What the task asks
If a line in the entries includes "counterclockwise", show that line.

Data provided

[Start of Attachment]

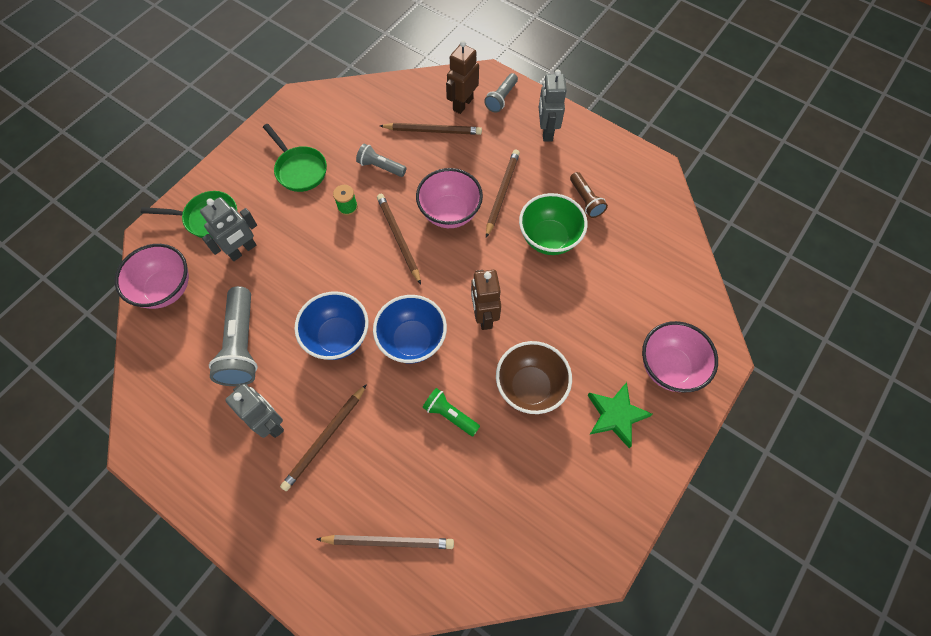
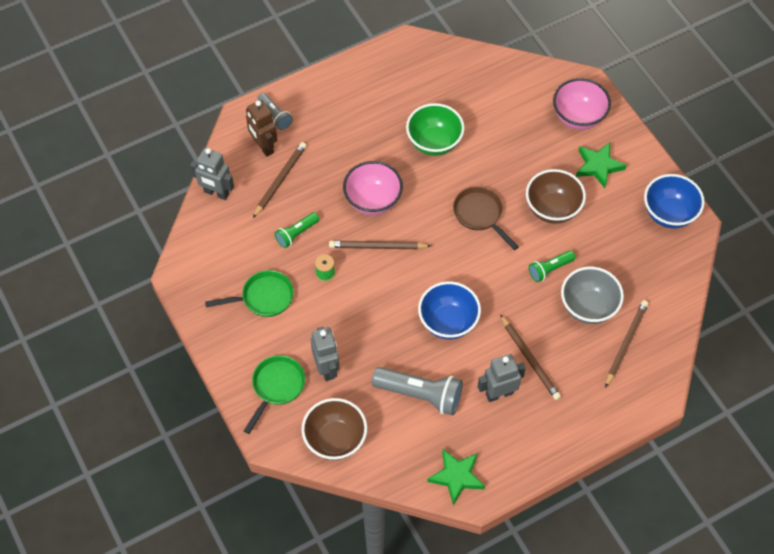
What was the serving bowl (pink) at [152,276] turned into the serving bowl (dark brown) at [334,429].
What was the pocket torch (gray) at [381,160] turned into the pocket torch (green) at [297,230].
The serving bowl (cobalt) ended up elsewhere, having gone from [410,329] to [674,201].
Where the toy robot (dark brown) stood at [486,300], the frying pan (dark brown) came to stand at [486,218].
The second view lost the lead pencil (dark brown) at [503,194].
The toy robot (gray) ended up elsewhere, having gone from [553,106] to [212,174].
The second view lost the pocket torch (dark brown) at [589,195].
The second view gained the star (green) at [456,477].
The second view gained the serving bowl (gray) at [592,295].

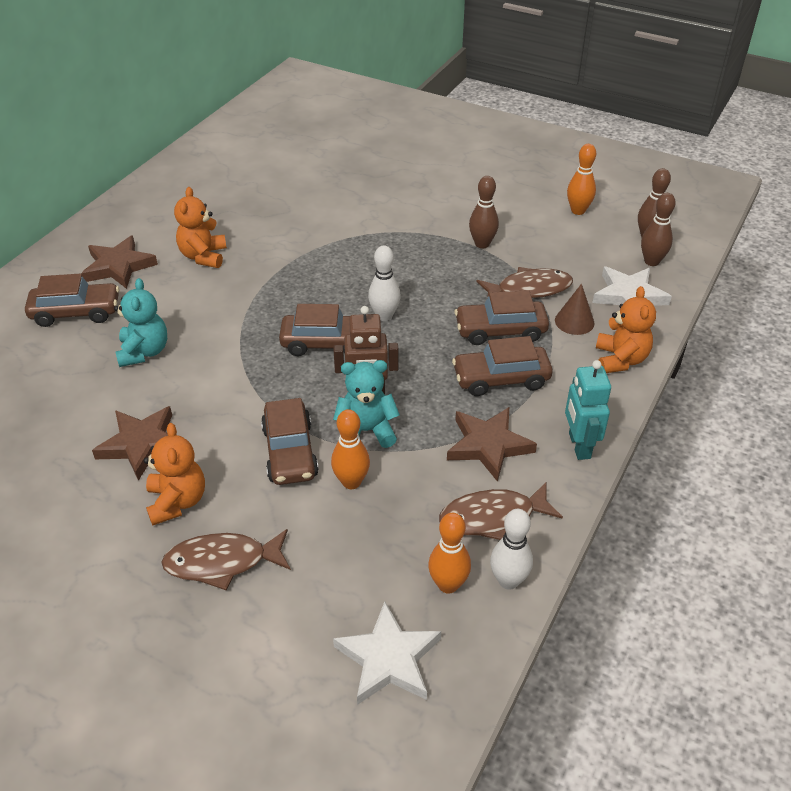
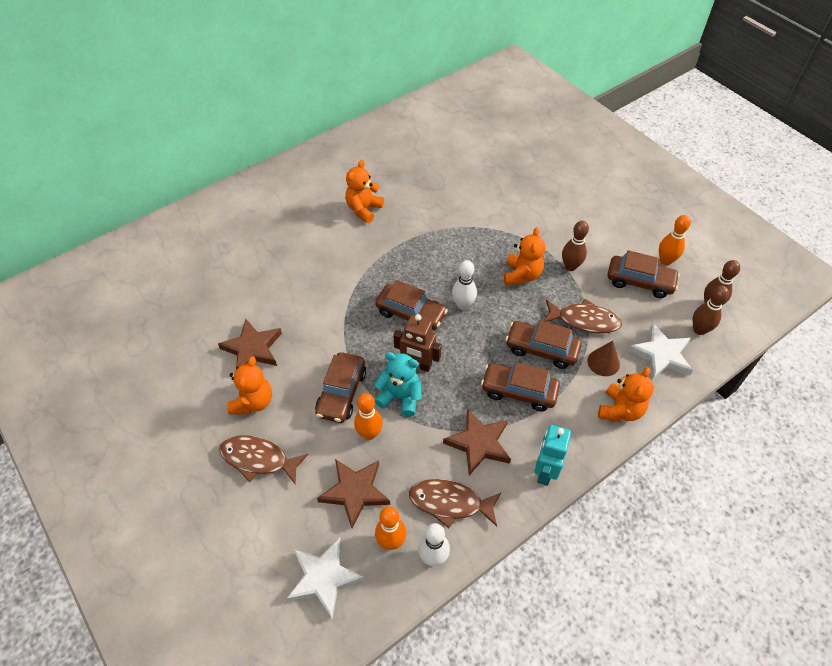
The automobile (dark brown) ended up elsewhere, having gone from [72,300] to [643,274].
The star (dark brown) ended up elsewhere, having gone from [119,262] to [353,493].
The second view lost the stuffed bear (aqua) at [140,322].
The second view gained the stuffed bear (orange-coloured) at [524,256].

[End of Attachment]
[Start of Attachment]

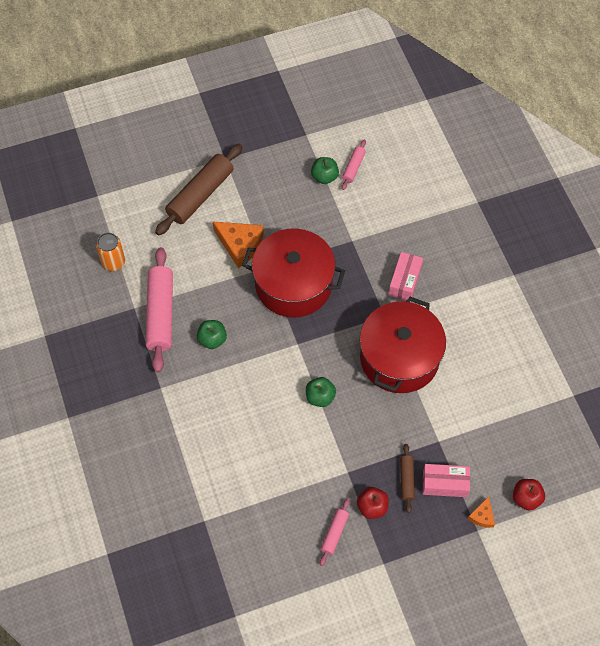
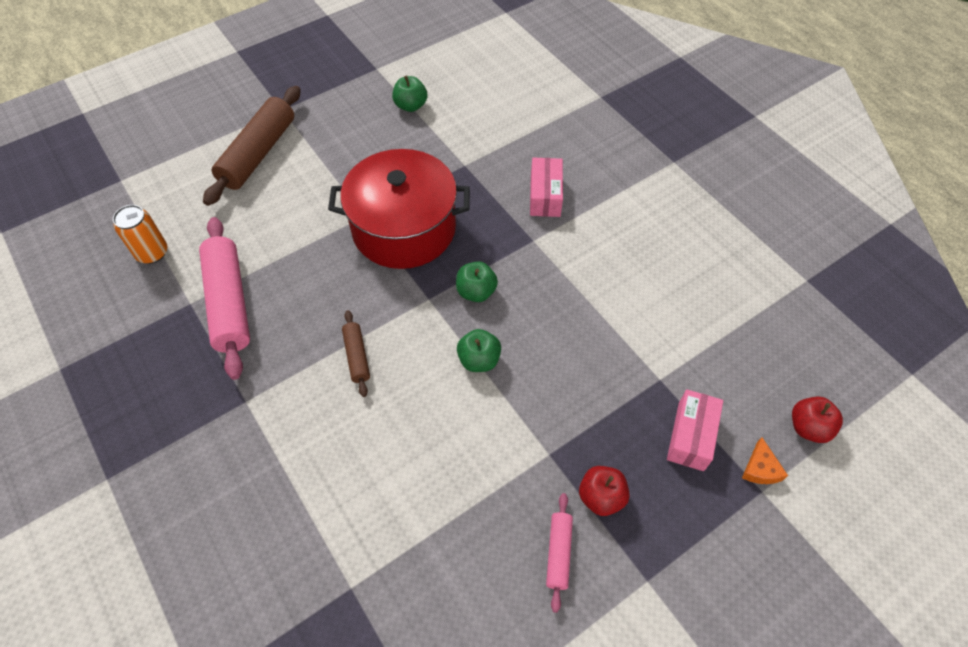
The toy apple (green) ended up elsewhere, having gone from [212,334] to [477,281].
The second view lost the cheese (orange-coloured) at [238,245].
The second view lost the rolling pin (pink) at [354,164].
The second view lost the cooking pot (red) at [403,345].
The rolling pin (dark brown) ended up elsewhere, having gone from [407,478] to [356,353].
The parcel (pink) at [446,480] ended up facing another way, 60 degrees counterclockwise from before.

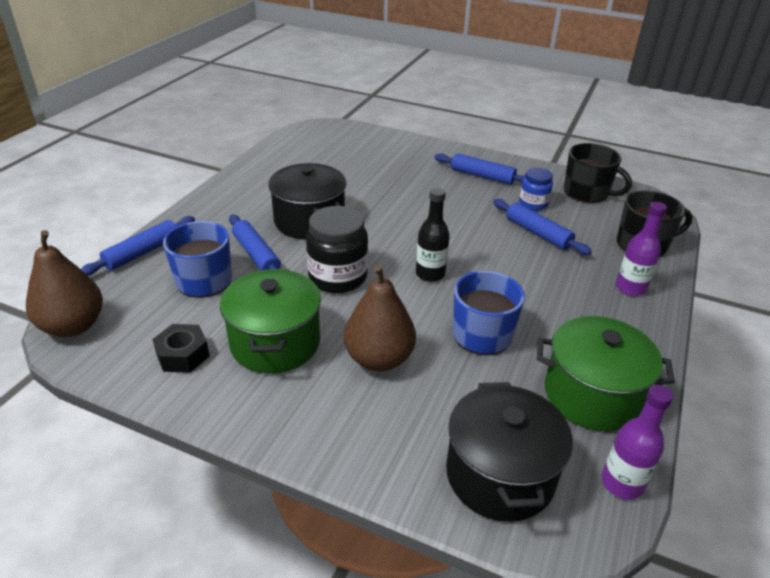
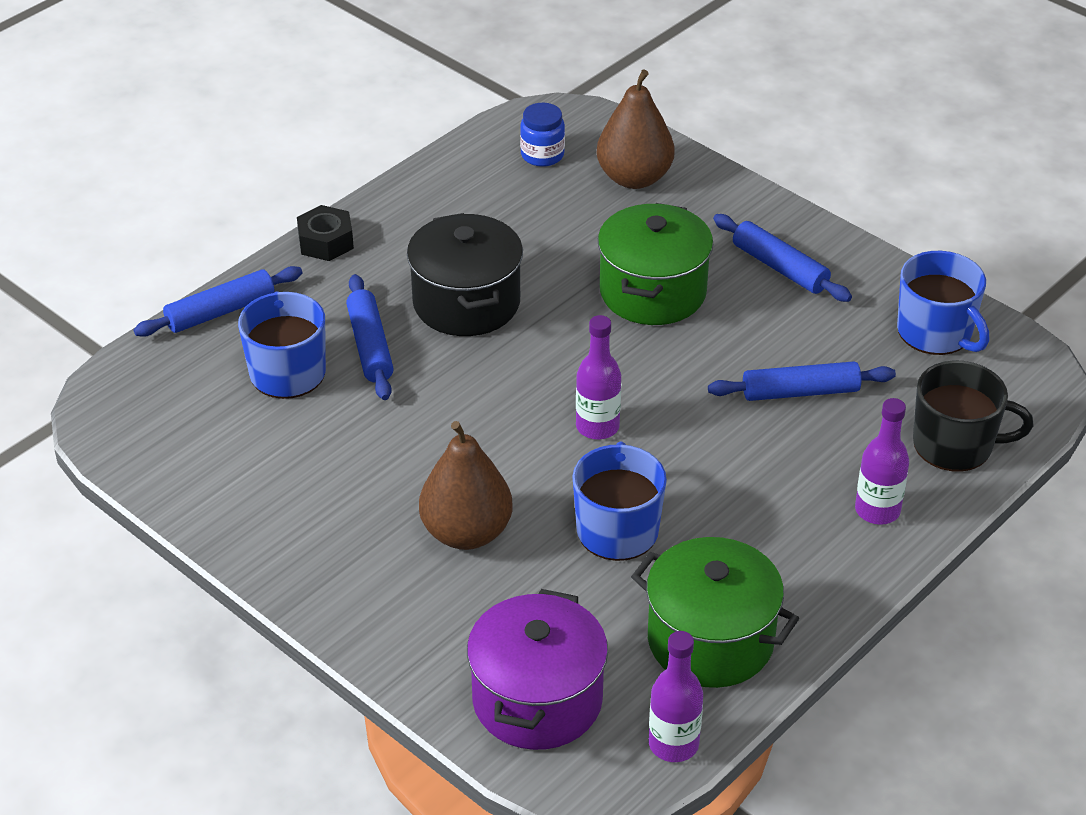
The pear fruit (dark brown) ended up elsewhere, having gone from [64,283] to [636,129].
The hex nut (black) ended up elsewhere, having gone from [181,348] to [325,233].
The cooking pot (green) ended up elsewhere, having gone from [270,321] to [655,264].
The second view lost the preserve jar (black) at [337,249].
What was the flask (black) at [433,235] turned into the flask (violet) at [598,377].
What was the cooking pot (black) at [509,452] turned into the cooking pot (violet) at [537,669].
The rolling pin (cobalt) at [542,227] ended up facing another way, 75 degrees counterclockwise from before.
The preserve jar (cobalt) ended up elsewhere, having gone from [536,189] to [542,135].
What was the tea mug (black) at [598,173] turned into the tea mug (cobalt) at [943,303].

[End of Attachment]
[Start of Attachment]

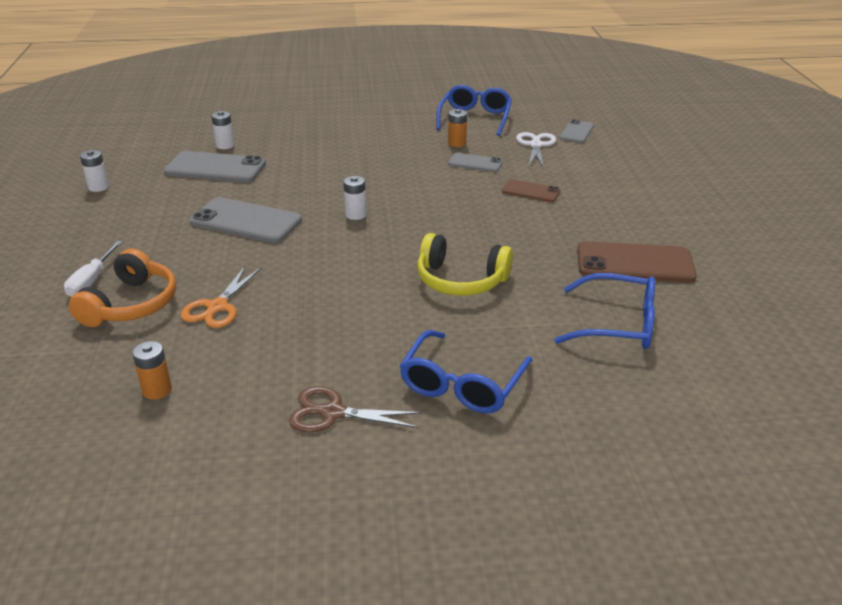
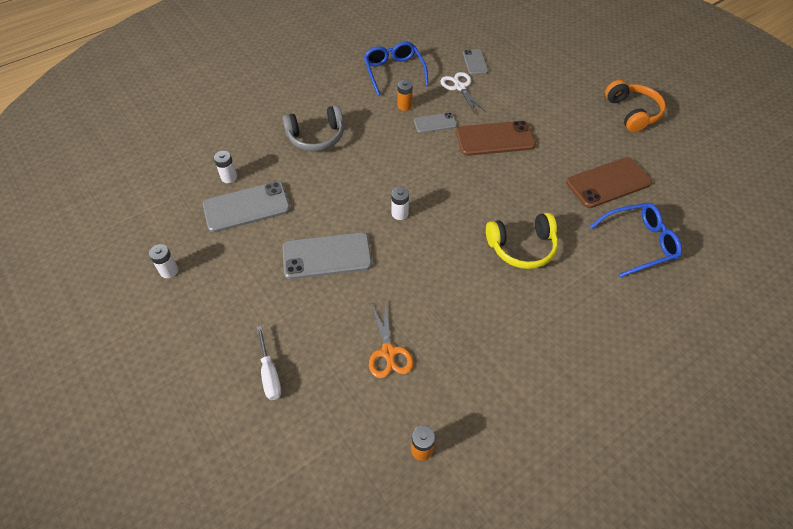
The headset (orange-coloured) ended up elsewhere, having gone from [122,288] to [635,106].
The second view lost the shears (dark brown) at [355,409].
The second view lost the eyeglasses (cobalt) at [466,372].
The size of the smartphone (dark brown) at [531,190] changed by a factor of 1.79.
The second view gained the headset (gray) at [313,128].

[End of Attachment]

Your response
The parcel (pink) at [446,480] ended up facing another way, 60 degrees counterclockwise from before.
The rolling pin (cobalt) at [542,227] ended up facing another way, 75 degrees counterclockwise from before.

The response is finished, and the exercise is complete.